> _Work task_:
Your reply should hold every entry below exactly as written and none of the pictures.

Information supplied START

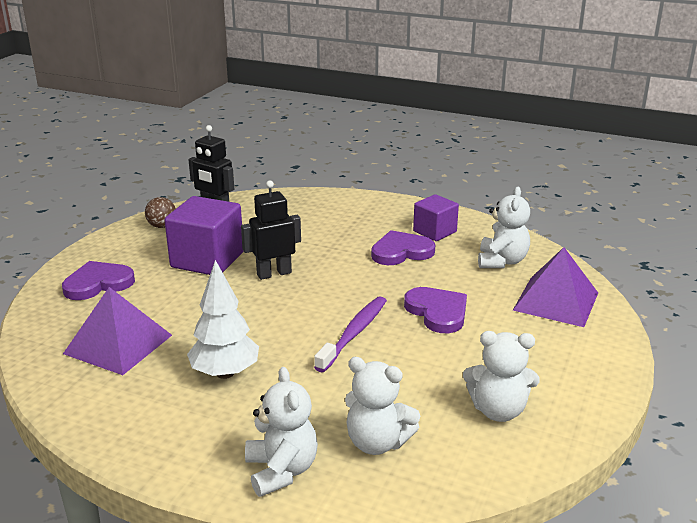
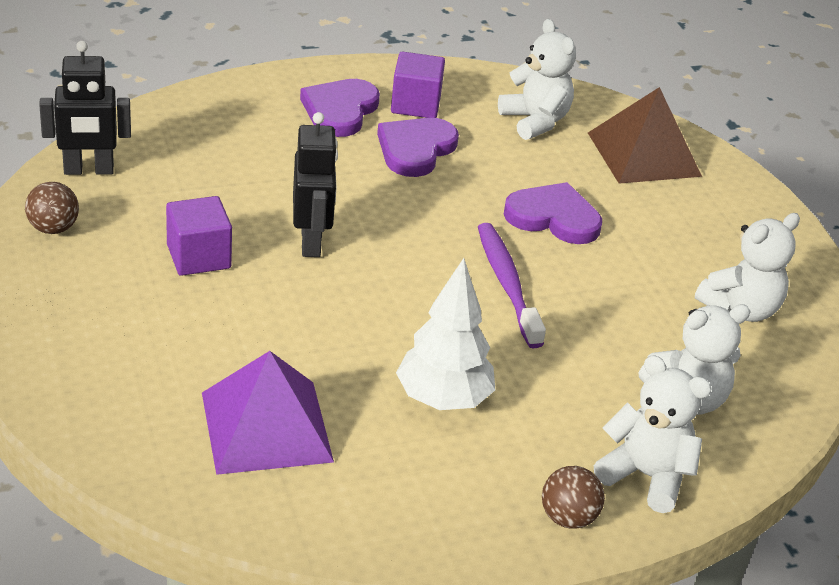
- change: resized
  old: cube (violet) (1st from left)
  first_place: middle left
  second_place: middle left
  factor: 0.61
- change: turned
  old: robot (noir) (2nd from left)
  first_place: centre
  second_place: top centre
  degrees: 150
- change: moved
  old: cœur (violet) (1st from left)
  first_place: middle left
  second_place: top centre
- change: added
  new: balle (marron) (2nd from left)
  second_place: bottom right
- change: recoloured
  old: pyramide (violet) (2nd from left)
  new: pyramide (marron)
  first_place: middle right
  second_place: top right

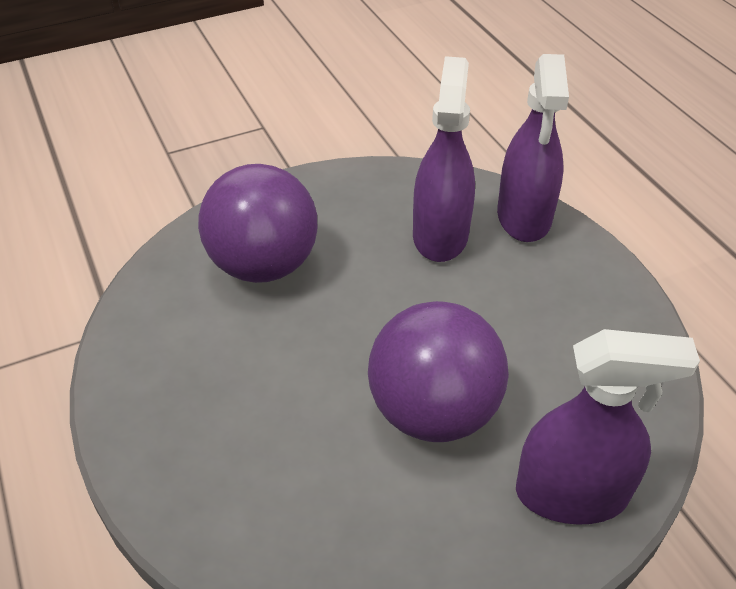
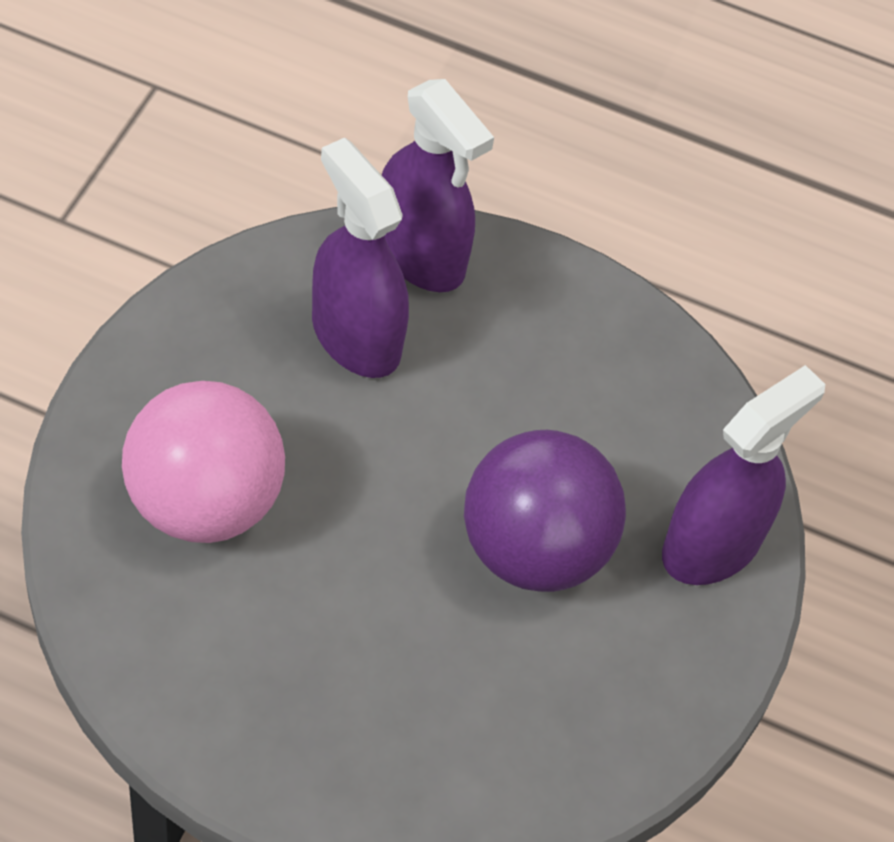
- change: recoloured
  old: balle (violet) (1st from left)
  new: balle (rose)
  first_place: centre
  second_place: middle left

Information supplied END

> _Solution for this problem_:
- change: resized
  old: cube (violet) (1st from left)
  first_place: middle left
  second_place: middle left
  factor: 0.61
- change: turned
  old: robot (noir) (2nd from left)
  first_place: centre
  second_place: top centre
  degrees: 150
- change: moved
  old: cœur (violet) (1st from left)
  first_place: middle left
  second_place: top centre
- change: added
  new: balle (marron) (2nd from left)
  second_place: bottom right
- change: recoloured
  old: pyramide (violet) (2nd from left)
  new: pyramide (marron)
  first_place: middle right
  second_place: top right

- change: recoloured
  old: balle (violet) (1st from left)
  new: balle (rose)
  first_place: centre
  second_place: middle left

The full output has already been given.